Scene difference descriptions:
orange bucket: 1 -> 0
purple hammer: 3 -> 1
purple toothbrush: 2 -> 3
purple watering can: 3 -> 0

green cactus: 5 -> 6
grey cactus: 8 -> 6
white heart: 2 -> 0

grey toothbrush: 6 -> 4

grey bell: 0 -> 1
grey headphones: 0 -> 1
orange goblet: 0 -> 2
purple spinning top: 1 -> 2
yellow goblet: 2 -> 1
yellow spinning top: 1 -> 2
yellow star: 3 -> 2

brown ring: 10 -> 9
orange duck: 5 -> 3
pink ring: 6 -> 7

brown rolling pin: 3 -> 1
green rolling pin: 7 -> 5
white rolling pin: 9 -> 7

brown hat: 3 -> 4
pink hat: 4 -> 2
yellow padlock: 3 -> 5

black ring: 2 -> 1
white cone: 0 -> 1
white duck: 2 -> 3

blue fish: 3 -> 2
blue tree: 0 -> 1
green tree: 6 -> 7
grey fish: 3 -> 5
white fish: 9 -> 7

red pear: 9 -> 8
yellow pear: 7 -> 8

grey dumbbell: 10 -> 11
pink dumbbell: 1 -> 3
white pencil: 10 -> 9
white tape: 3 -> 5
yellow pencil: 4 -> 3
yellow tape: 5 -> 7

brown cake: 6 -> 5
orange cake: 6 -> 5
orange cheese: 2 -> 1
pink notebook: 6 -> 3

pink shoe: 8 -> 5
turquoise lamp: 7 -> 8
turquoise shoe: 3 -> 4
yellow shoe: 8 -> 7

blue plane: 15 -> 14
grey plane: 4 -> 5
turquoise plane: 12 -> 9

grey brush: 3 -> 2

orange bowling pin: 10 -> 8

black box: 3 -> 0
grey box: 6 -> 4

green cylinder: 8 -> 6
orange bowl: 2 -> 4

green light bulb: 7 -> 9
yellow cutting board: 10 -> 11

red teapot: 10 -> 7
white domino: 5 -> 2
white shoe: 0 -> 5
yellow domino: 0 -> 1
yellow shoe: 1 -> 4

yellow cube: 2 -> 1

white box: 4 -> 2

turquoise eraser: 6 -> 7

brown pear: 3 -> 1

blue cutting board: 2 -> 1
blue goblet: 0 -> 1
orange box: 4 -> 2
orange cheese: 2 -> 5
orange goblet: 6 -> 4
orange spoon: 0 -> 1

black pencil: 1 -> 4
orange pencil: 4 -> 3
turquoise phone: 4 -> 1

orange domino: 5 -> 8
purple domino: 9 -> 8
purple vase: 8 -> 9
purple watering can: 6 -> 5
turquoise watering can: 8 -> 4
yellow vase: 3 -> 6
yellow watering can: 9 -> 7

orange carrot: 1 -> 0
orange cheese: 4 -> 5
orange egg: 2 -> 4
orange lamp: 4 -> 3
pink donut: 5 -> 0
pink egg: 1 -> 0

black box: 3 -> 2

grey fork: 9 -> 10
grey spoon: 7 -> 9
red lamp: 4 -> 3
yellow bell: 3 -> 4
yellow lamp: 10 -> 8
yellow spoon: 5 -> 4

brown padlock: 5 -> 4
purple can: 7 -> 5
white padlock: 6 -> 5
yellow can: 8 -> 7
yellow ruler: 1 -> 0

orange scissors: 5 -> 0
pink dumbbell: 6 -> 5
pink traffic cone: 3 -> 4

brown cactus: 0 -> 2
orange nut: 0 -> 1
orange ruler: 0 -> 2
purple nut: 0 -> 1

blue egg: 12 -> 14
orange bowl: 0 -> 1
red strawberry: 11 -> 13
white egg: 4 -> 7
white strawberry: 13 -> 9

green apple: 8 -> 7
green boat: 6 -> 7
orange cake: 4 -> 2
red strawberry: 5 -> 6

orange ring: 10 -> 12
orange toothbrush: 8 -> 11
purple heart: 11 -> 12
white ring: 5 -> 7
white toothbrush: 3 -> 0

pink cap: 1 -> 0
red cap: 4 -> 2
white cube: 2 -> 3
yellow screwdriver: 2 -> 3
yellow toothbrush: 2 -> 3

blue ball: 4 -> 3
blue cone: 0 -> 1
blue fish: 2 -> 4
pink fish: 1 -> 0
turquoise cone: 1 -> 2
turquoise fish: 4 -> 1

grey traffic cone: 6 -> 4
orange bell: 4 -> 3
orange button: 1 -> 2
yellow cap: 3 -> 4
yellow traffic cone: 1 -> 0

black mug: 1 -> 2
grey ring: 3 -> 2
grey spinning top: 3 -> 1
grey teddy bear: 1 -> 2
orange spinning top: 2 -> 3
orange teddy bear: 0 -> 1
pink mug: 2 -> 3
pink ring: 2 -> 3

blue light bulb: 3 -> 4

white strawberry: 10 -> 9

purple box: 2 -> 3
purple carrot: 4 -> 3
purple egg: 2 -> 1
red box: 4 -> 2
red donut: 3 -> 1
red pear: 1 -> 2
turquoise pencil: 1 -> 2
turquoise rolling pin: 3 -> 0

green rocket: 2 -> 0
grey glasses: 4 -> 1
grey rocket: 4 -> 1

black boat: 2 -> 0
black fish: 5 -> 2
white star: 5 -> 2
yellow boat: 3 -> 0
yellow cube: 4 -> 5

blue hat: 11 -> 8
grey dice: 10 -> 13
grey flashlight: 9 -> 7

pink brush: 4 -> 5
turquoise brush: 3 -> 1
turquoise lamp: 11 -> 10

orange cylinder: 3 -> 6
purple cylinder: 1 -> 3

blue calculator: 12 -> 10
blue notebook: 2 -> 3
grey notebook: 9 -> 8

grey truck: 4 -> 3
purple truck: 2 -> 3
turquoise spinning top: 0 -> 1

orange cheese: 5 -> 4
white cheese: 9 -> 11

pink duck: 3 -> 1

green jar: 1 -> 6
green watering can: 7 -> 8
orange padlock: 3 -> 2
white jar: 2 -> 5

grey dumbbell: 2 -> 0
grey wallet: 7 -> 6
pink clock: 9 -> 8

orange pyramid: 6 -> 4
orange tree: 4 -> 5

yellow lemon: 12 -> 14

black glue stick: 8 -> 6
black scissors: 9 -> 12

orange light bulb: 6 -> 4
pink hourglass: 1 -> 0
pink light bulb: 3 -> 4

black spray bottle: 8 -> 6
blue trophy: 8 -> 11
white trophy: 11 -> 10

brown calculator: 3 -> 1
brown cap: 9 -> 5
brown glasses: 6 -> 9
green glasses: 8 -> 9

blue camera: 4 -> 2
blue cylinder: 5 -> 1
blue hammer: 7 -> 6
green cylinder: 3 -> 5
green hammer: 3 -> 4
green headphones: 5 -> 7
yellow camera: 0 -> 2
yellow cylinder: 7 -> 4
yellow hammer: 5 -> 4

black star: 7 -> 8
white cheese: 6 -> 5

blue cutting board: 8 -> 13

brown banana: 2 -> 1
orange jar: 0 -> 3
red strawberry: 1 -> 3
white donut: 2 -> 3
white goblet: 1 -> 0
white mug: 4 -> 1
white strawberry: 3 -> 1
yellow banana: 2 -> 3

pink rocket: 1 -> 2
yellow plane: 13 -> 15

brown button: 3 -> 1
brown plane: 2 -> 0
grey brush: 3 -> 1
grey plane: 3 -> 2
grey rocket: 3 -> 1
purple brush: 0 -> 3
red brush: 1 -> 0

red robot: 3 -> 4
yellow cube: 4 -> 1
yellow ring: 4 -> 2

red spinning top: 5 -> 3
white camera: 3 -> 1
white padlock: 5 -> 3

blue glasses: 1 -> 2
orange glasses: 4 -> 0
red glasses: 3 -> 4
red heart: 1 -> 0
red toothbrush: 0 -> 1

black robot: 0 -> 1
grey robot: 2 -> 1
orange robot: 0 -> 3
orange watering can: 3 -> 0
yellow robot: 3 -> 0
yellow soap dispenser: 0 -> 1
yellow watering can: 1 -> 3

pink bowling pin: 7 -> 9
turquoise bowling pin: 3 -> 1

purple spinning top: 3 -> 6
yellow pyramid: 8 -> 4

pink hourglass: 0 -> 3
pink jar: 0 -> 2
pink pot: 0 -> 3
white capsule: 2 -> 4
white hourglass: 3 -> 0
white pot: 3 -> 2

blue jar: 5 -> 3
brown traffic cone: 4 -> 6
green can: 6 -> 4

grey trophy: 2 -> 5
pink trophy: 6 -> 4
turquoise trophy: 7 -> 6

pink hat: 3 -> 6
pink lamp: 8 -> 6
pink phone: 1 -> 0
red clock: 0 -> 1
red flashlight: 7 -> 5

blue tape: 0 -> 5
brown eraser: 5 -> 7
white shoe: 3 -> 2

### Directions
Look above for the line holding "orange cheese: 2 -> 1". Print it and every line after it, exactly, through the line holding "purple box: 2 -> 3".

### Completed exercise
orange cheese: 2 -> 1
pink notebook: 6 -> 3

pink shoe: 8 -> 5
turquoise lamp: 7 -> 8
turquoise shoe: 3 -> 4
yellow shoe: 8 -> 7

blue plane: 15 -> 14
grey plane: 4 -> 5
turquoise plane: 12 -> 9

grey brush: 3 -> 2

orange bowling pin: 10 -> 8

black box: 3 -> 0
grey box: 6 -> 4

green cylinder: 8 -> 6
orange bowl: 2 -> 4

green light bulb: 7 -> 9
yellow cutting board: 10 -> 11

red teapot: 10 -> 7
white domino: 5 -> 2
white shoe: 0 -> 5
yellow domino: 0 -> 1
yellow shoe: 1 -> 4

yellow cube: 2 -> 1

white box: 4 -> 2

turquoise eraser: 6 -> 7

brown pear: 3 -> 1

blue cutting board: 2 -> 1
blue goblet: 0 -> 1
orange box: 4 -> 2
orange cheese: 2 -> 5
orange goblet: 6 -> 4
orange spoon: 0 -> 1

black pencil: 1 -> 4
orange pencil: 4 -> 3
turquoise phone: 4 -> 1

orange domino: 5 -> 8
purple domino: 9 -> 8
purple vase: 8 -> 9
purple watering can: 6 -> 5
turquoise watering can: 8 -> 4
yellow vase: 3 -> 6
yellow watering can: 9 -> 7

orange carrot: 1 -> 0
orange cheese: 4 -> 5
orange egg: 2 -> 4
orange lamp: 4 -> 3
pink donut: 5 -> 0
pink egg: 1 -> 0

black box: 3 -> 2

grey fork: 9 -> 10
grey spoon: 7 -> 9
red lamp: 4 -> 3
yellow bell: 3 -> 4
yellow lamp: 10 -> 8
yellow spoon: 5 -> 4

brown padlock: 5 -> 4
purple can: 7 -> 5
white padlock: 6 -> 5
yellow can: 8 -> 7
yellow ruler: 1 -> 0

orange scissors: 5 -> 0
pink dumbbell: 6 -> 5
pink traffic cone: 3 -> 4

brown cactus: 0 -> 2
orange nut: 0 -> 1
orange ruler: 0 -> 2
purple nut: 0 -> 1

blue egg: 12 -> 14
orange bowl: 0 -> 1
red strawberry: 11 -> 13
white egg: 4 -> 7
white strawberry: 13 -> 9

green apple: 8 -> 7
green boat: 6 -> 7
orange cake: 4 -> 2
red strawberry: 5 -> 6

orange ring: 10 -> 12
orange toothbrush: 8 -> 11
purple heart: 11 -> 12
white ring: 5 -> 7
white toothbrush: 3 -> 0

pink cap: 1 -> 0
red cap: 4 -> 2
white cube: 2 -> 3
yellow screwdriver: 2 -> 3
yellow toothbrush: 2 -> 3

blue ball: 4 -> 3
blue cone: 0 -> 1
blue fish: 2 -> 4
pink fish: 1 -> 0
turquoise cone: 1 -> 2
turquoise fish: 4 -> 1

grey traffic cone: 6 -> 4
orange bell: 4 -> 3
orange button: 1 -> 2
yellow cap: 3 -> 4
yellow traffic cone: 1 -> 0

black mug: 1 -> 2
grey ring: 3 -> 2
grey spinning top: 3 -> 1
grey teddy bear: 1 -> 2
orange spinning top: 2 -> 3
orange teddy bear: 0 -> 1
pink mug: 2 -> 3
pink ring: 2 -> 3

blue light bulb: 3 -> 4

white strawberry: 10 -> 9

purple box: 2 -> 3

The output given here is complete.